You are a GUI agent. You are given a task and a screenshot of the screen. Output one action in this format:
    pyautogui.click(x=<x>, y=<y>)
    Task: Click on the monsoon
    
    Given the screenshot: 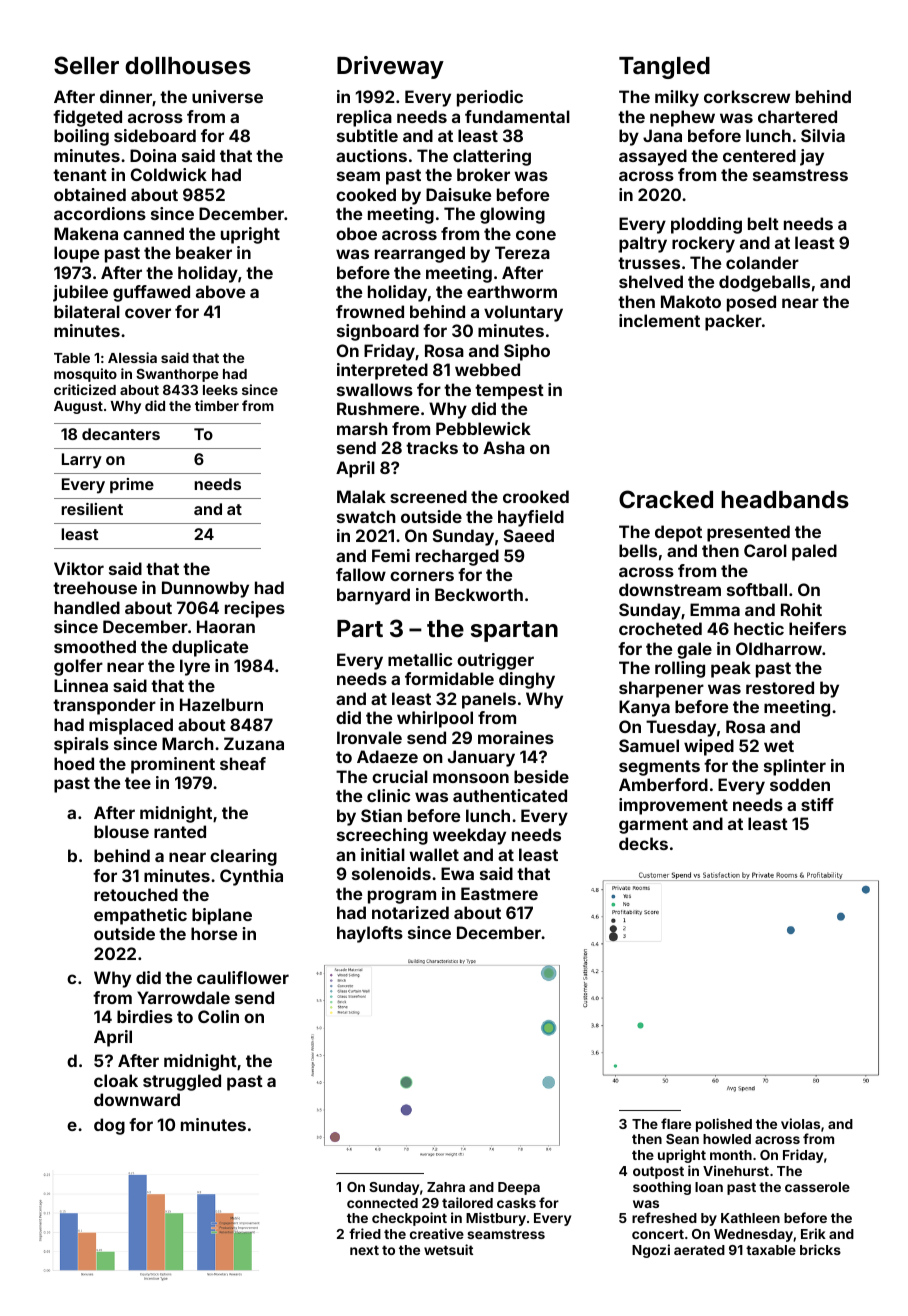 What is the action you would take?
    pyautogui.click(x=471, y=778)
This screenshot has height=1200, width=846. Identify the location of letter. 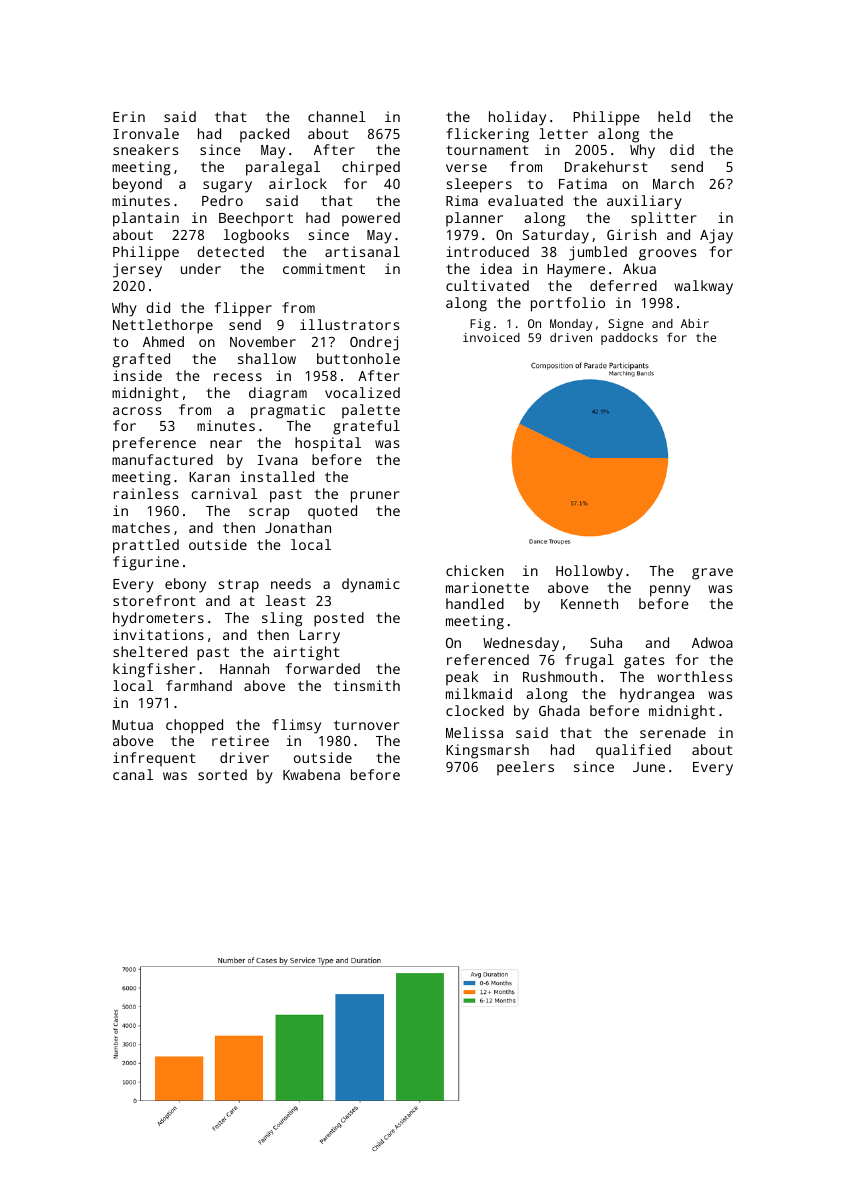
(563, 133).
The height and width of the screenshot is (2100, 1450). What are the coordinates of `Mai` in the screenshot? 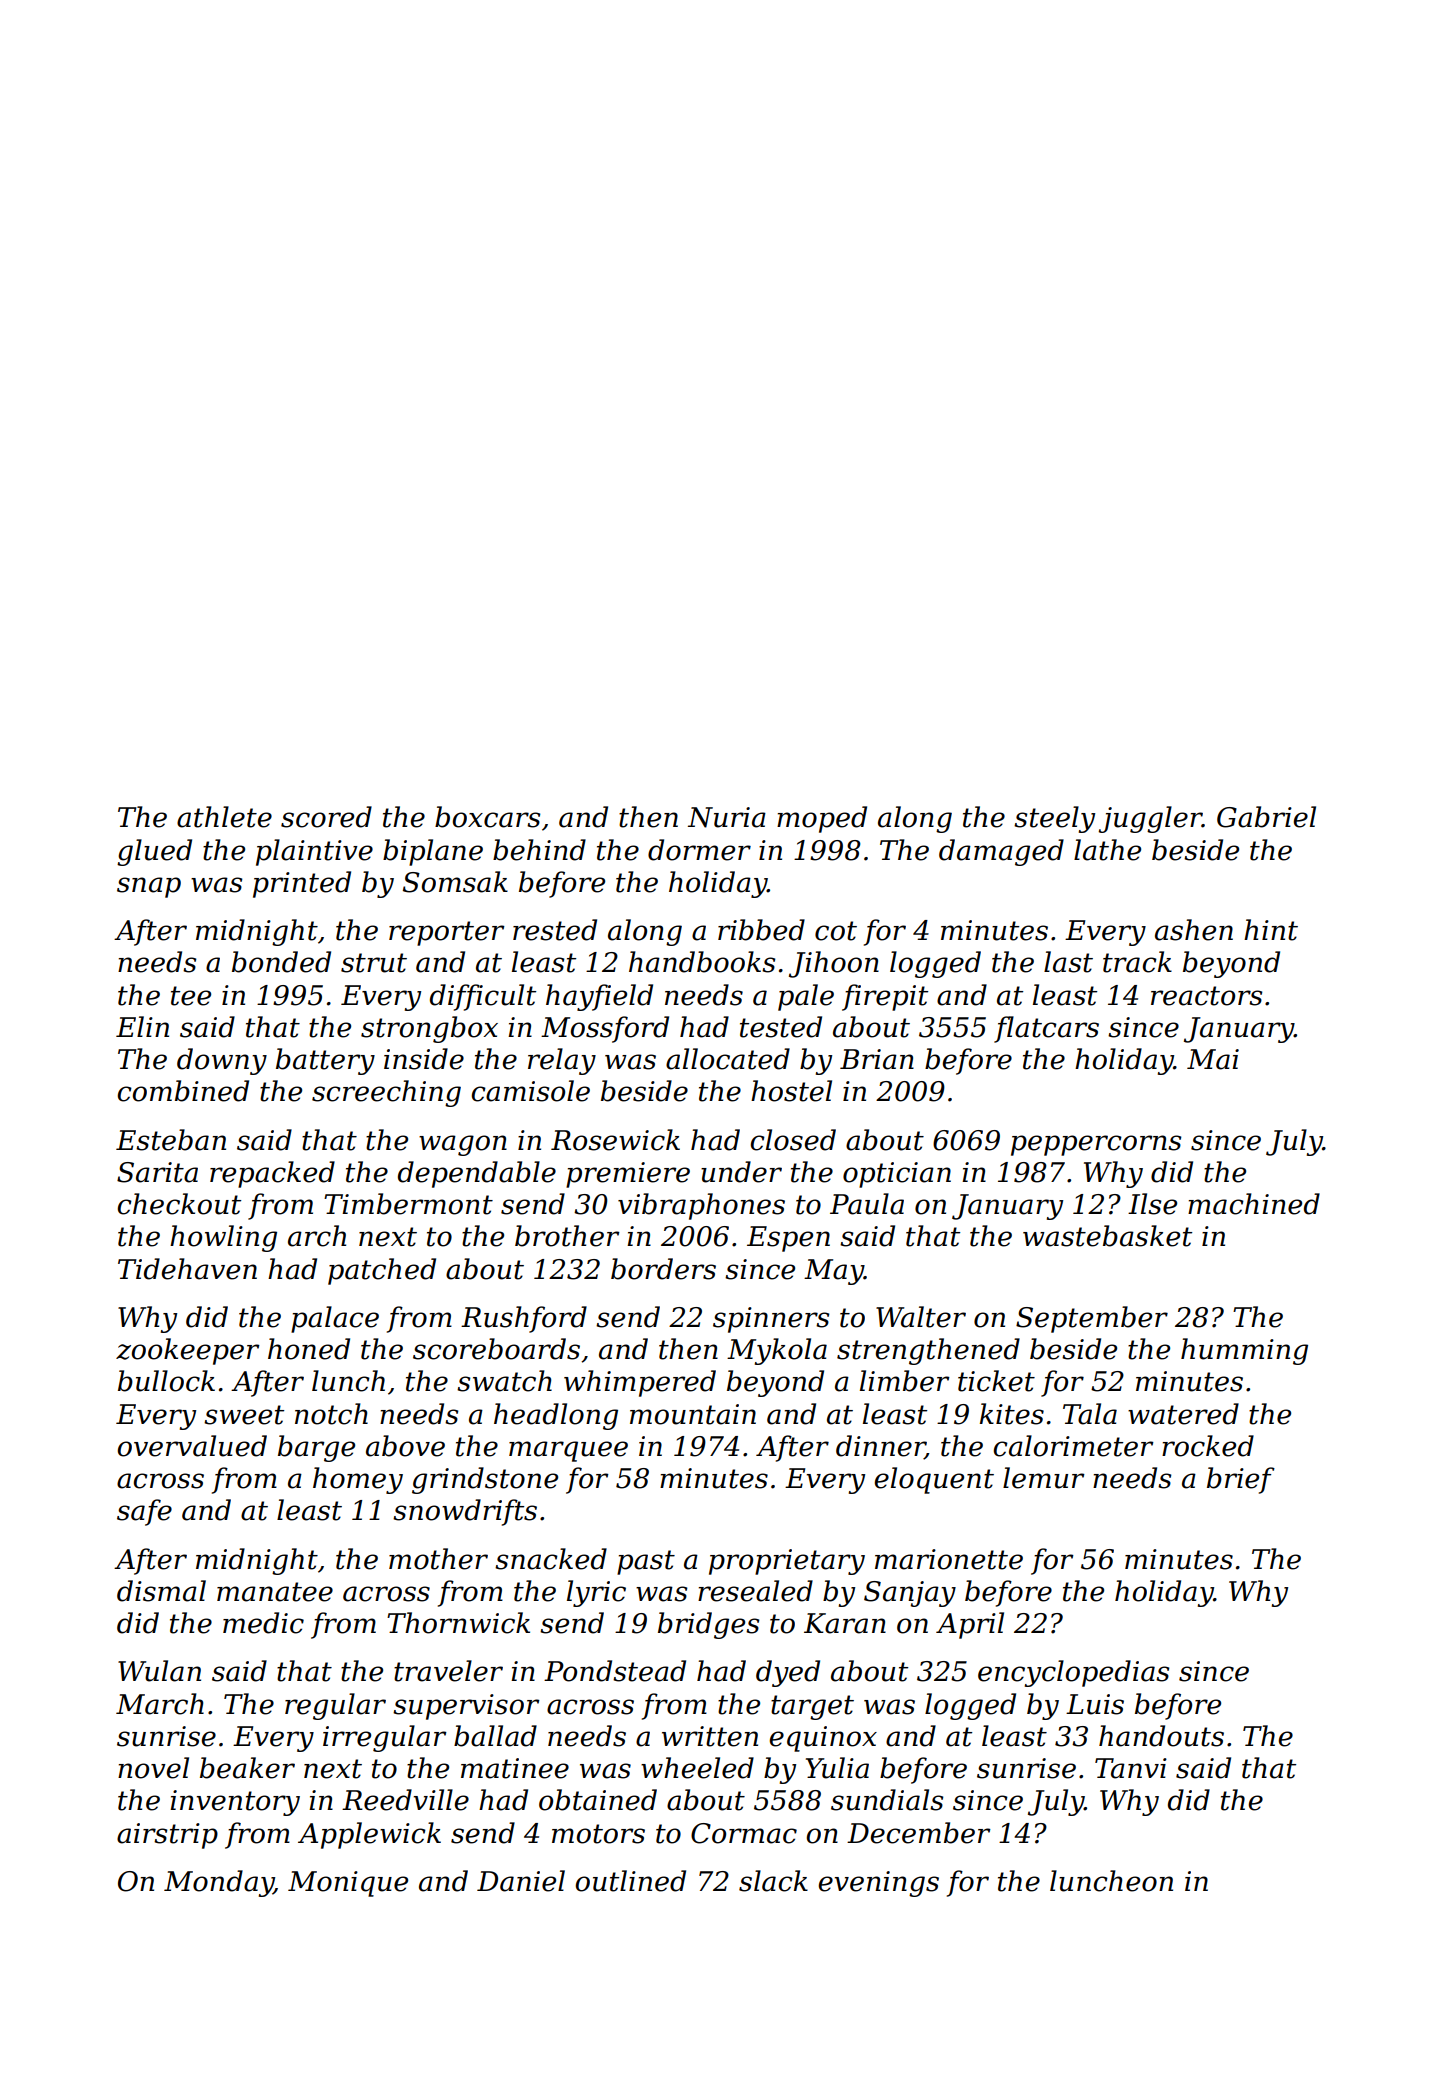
_ _ _
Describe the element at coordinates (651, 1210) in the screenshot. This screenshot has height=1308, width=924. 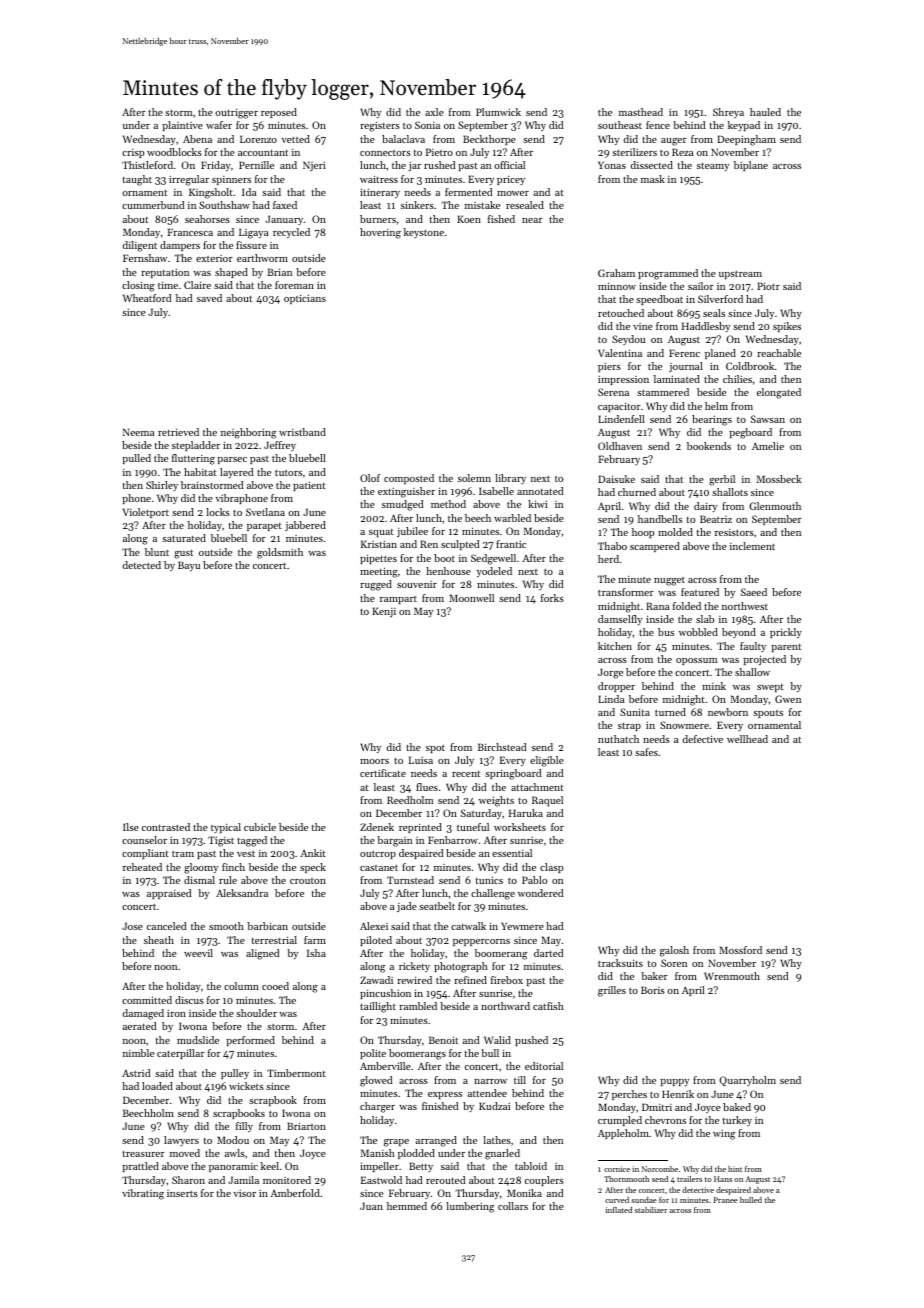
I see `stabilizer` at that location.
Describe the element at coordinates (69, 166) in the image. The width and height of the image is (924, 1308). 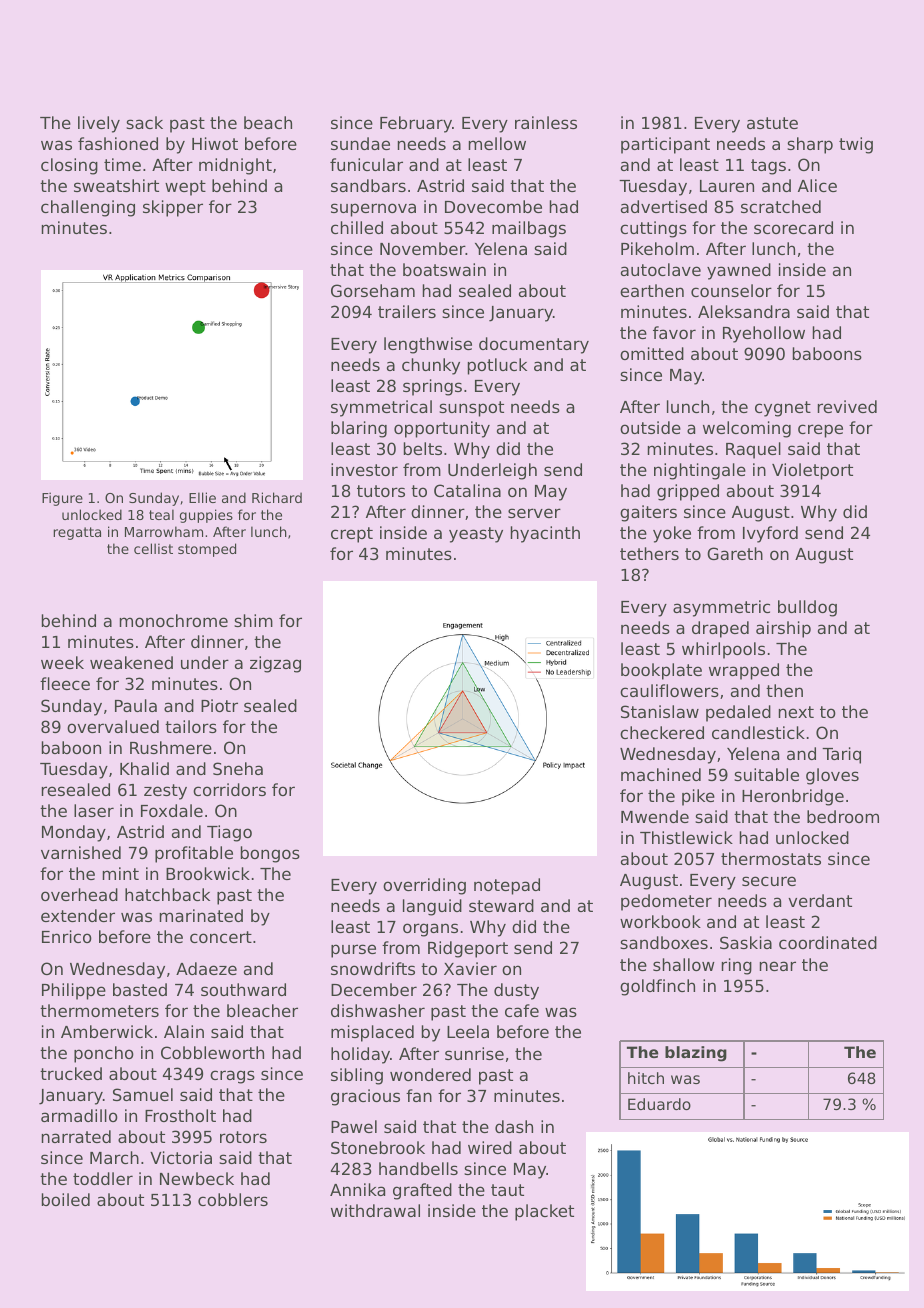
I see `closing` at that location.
_ _ _
Task | Please render the lines starting at the one containing "This screenshot has height=1200, width=846." and ending at the one containing "The height and" as a Markdown table with the columns Row and Line, leaving out blank lines and any pictures.

Result |
| Row | Line |
|---|---|
| 1 | This screenshot has height=1200, width=846. Identify the location of letter.  |
| 2 | (563, 133). |
| 3 | The height and width of the screenshot is (2100, 1450). What are the coordinates of `Mai` in the screenshot?  |